• REQUIRED WORK: Examine each line of the data. Copy the line if it includes the word "with".

• RECORDED INFORMATION:
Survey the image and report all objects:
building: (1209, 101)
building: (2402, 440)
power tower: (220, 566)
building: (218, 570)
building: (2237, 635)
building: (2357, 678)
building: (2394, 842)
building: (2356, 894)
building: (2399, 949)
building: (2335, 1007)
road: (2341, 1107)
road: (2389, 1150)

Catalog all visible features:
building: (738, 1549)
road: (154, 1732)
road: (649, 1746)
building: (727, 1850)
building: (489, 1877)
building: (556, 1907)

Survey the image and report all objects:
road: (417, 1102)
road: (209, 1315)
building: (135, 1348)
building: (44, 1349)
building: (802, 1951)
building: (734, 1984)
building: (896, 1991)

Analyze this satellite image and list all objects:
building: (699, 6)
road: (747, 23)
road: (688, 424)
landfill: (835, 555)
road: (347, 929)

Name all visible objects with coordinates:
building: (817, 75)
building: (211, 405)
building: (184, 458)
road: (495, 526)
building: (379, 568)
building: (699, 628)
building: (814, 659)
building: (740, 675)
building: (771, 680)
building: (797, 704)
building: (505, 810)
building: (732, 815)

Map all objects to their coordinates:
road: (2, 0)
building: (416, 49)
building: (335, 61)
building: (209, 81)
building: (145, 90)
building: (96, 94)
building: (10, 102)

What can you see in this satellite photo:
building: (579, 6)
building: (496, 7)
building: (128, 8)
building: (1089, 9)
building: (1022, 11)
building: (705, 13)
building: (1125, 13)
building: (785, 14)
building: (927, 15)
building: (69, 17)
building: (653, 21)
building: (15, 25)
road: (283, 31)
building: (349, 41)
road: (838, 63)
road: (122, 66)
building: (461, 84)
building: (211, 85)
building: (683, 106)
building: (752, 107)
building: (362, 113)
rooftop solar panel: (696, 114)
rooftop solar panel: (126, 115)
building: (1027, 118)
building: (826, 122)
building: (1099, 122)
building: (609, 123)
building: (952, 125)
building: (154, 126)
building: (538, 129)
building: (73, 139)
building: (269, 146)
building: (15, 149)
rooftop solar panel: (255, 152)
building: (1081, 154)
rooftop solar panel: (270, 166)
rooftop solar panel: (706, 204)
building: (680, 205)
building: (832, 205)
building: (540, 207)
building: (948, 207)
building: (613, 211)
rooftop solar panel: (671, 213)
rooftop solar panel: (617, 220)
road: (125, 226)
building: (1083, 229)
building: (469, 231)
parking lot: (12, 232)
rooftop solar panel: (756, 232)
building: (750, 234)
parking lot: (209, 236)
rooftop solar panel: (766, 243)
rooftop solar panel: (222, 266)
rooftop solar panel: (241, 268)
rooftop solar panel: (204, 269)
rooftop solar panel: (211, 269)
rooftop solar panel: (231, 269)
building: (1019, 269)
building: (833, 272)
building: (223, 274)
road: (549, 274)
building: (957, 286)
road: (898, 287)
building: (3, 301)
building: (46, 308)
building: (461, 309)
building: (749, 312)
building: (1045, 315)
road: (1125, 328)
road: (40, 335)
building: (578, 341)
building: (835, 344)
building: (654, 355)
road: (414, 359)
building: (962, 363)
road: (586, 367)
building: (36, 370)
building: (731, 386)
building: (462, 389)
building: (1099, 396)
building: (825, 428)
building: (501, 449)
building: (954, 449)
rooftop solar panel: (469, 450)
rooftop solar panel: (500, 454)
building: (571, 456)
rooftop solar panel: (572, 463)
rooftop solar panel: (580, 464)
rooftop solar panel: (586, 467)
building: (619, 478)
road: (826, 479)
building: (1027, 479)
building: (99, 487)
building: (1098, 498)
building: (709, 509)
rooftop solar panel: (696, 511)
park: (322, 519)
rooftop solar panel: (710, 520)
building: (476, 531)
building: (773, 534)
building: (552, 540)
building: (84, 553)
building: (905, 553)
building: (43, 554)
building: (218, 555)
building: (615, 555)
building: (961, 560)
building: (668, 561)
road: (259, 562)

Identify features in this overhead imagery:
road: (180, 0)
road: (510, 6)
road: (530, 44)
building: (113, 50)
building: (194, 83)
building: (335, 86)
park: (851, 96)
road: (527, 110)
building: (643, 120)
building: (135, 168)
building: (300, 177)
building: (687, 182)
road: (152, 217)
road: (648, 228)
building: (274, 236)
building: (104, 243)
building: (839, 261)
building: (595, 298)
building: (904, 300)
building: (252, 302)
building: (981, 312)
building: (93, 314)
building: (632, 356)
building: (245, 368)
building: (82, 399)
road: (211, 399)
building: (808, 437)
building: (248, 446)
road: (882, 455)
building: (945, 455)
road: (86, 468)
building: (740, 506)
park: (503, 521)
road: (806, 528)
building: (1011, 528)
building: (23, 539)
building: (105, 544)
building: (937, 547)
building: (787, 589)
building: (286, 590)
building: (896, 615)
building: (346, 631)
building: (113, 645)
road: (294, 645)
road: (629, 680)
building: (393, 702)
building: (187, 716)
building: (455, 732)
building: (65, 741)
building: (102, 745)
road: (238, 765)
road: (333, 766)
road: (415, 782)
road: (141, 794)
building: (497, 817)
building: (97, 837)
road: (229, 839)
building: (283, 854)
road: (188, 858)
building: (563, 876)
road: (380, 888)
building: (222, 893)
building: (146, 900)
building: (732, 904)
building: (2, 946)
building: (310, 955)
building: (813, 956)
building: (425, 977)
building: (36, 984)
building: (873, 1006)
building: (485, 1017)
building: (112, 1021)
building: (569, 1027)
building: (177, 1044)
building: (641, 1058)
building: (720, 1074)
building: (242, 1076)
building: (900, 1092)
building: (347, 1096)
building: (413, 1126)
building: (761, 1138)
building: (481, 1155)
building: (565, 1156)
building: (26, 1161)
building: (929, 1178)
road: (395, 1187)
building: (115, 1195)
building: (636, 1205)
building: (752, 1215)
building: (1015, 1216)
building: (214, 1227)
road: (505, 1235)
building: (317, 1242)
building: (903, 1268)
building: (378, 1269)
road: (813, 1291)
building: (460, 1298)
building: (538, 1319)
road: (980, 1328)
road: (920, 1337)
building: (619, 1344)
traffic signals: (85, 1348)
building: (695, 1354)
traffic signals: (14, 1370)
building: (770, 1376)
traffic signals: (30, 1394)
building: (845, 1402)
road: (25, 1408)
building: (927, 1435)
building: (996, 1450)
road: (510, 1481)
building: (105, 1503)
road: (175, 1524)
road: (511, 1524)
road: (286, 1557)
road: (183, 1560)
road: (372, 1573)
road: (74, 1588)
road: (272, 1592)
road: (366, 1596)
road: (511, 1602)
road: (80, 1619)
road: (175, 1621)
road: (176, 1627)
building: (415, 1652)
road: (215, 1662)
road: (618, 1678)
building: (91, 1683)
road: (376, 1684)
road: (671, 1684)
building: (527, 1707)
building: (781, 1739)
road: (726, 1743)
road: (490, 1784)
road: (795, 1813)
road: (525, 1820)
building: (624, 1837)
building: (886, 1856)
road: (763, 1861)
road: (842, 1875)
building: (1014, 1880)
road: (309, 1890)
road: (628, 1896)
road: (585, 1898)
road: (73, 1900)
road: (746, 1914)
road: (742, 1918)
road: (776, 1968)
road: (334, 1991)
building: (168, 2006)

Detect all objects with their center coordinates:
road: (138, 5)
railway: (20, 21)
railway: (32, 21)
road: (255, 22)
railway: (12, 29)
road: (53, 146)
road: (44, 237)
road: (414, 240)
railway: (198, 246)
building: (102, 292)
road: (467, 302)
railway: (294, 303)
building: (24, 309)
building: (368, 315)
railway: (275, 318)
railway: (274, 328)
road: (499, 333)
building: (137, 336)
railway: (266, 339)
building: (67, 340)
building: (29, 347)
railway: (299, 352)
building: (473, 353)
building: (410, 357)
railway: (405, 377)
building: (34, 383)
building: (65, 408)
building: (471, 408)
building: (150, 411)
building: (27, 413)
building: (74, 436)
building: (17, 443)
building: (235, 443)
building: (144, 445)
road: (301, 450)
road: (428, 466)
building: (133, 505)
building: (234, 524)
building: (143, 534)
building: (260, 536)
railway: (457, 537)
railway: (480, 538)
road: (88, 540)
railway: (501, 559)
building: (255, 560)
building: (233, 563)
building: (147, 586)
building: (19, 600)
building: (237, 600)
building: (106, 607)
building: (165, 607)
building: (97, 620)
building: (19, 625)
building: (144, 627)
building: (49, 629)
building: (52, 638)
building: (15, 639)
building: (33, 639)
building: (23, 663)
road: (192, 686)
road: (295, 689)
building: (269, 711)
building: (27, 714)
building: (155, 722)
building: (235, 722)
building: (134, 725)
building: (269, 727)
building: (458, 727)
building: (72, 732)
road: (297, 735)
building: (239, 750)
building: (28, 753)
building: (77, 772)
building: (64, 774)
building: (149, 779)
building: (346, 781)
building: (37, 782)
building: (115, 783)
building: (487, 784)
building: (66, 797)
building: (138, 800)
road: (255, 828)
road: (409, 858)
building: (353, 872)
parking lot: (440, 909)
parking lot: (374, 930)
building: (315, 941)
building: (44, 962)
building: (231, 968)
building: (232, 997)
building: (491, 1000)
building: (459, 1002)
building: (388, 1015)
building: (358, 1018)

• SOLUTION TO THE PROBLEM:
Name all visible objects with coordinates:
Detect all objects with their center coordinates:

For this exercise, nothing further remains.